→ Problem requirements
Retype, character for character, the line containing "R5: 100k (AGND, U3/in-) -> 24k (AGND, U3/in-)" along with each line after it through the end of the data, and only those.
== Exercise data
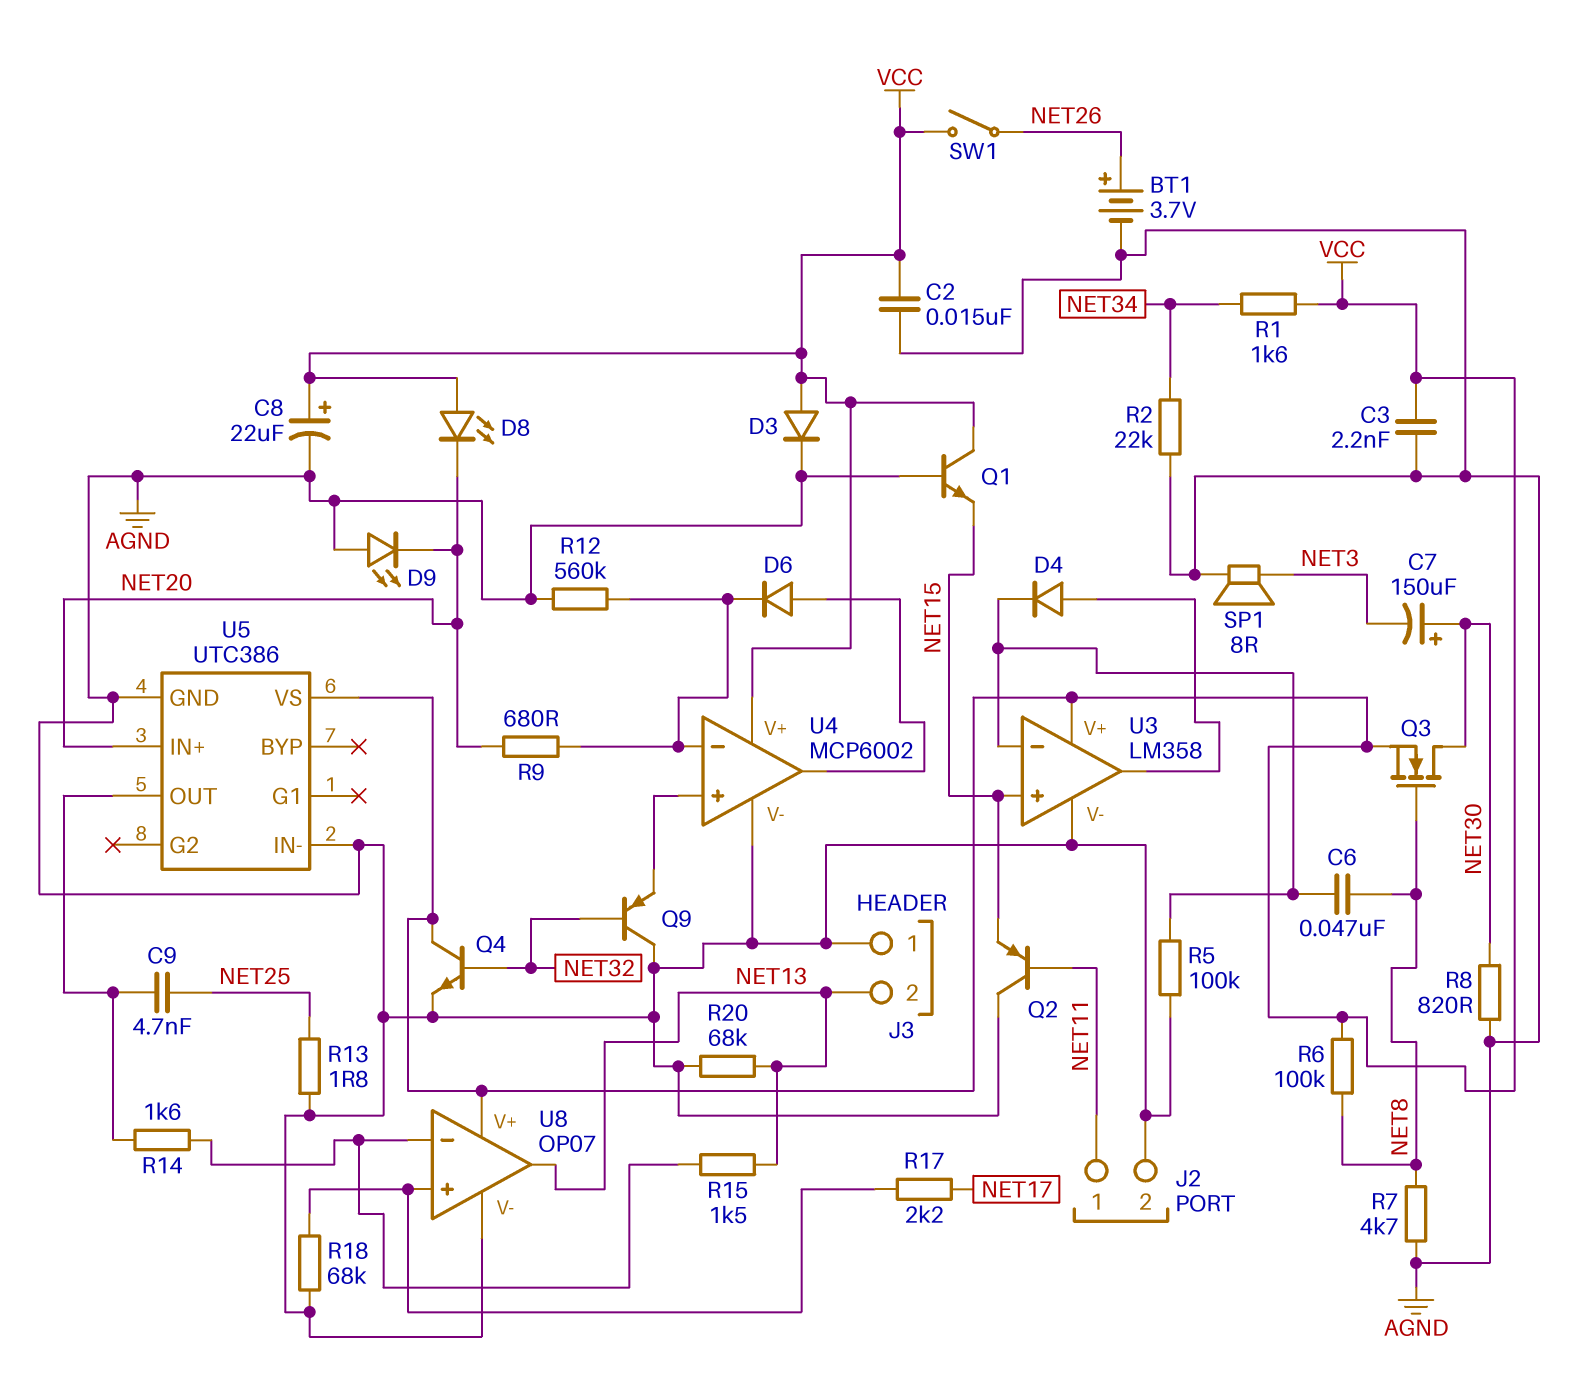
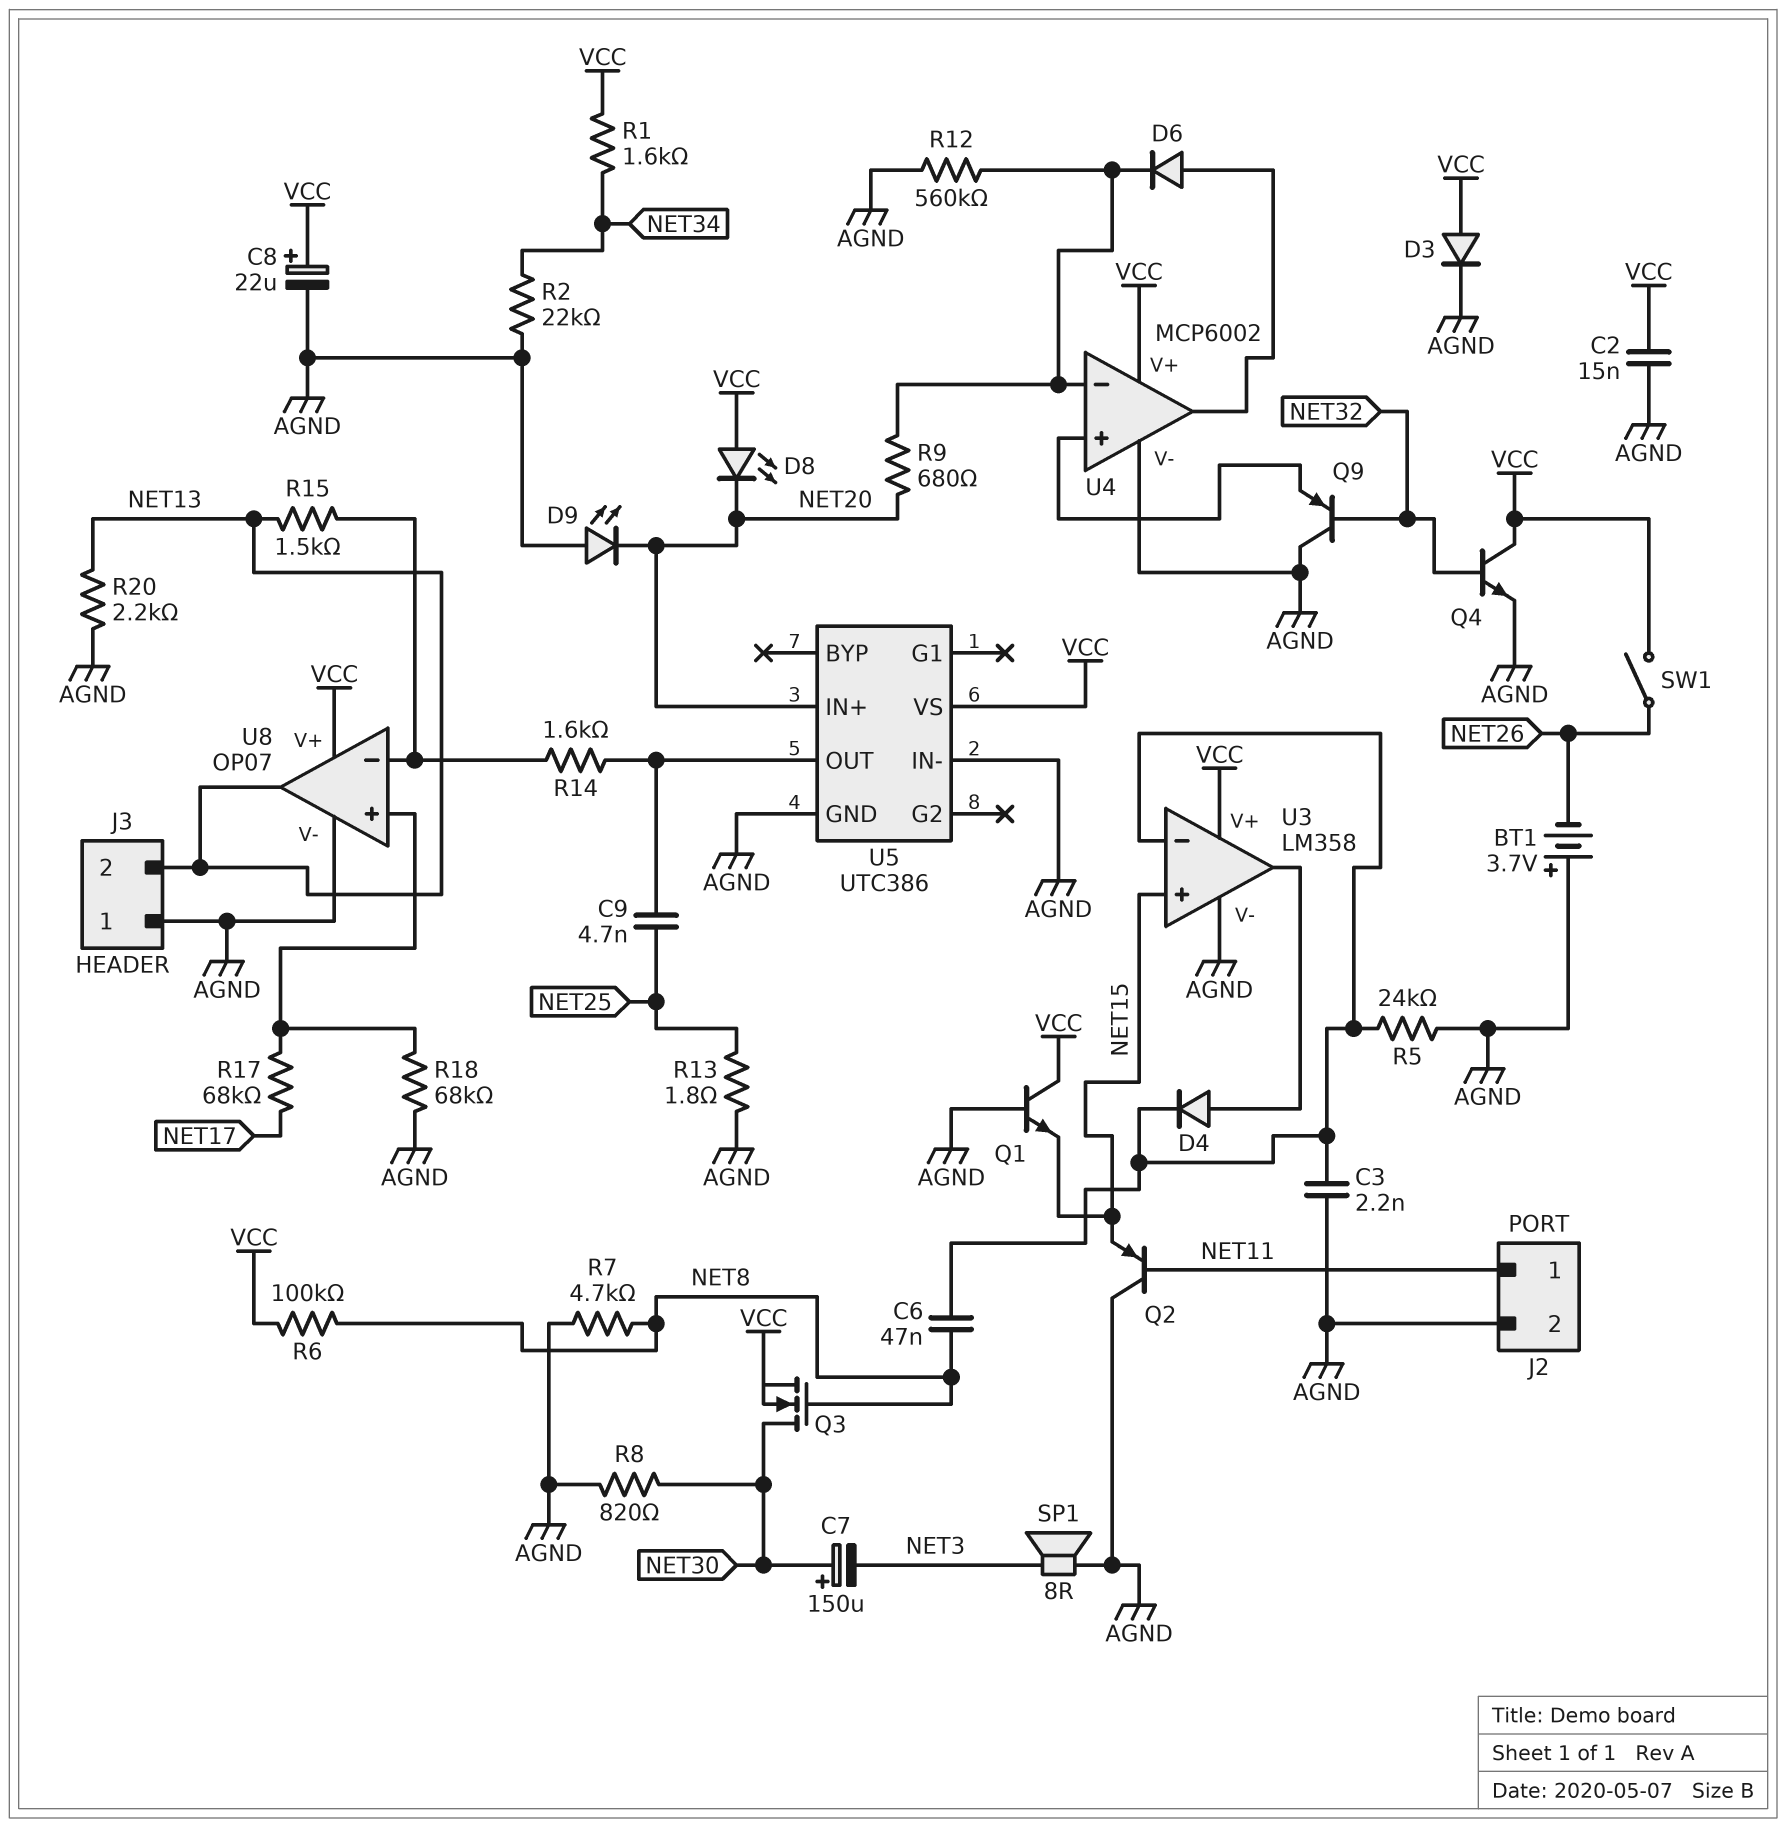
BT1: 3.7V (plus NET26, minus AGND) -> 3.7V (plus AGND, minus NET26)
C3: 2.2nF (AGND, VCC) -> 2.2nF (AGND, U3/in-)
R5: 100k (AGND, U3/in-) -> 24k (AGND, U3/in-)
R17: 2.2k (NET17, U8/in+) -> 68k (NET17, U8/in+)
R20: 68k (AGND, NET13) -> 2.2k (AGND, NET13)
====
→ Output below
R5: 100k (AGND, U3/in-) -> 24k (AGND, U3/in-)
R17: 2.2k (NET17, U8/in+) -> 68k (NET17, U8/in+)
R20: 68k (AGND, NET13) -> 2.2k (AGND, NET13)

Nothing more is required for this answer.